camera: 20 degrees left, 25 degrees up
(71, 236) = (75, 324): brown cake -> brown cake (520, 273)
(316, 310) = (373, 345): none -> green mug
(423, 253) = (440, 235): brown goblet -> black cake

------------------------------

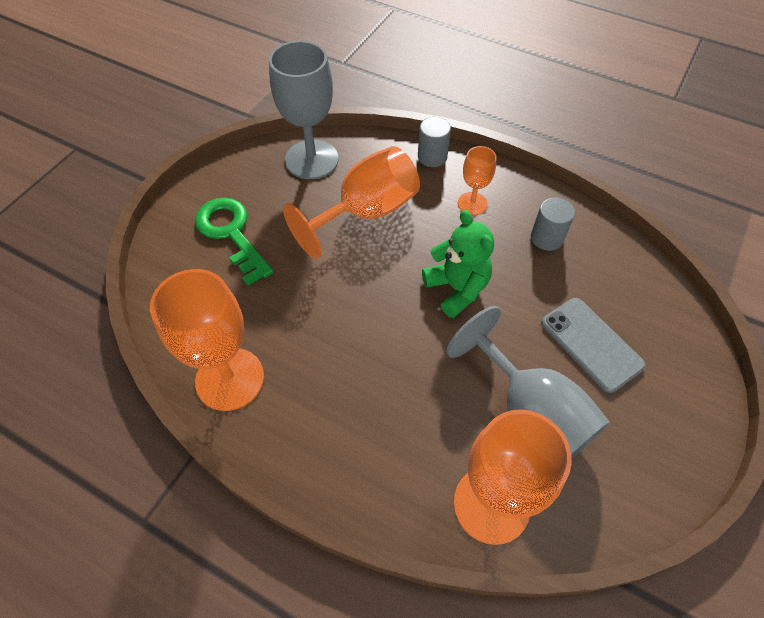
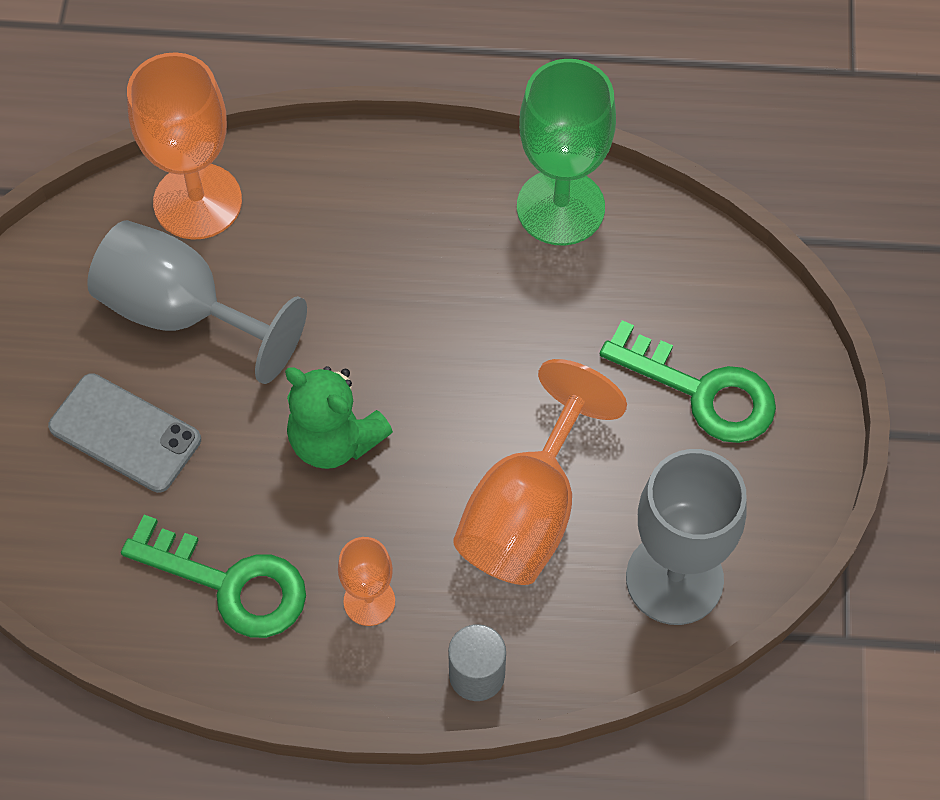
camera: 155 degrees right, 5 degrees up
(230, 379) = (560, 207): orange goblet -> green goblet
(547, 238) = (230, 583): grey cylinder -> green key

------------------------------

→ **REQUIREMENT**
Among the records above, a stretch begins at the line containing "camera: 155 degrees right, 5 degrees up" and ends at the line containing "(547, 238) = (230, 583): grey". Restate that stretch word for word, and nothing else.

→ **TASK RESULT**
camera: 155 degrees right, 5 degrees up
(230, 379) = (560, 207): orange goblet -> green goblet
(547, 238) = (230, 583): grey cylinder -> green key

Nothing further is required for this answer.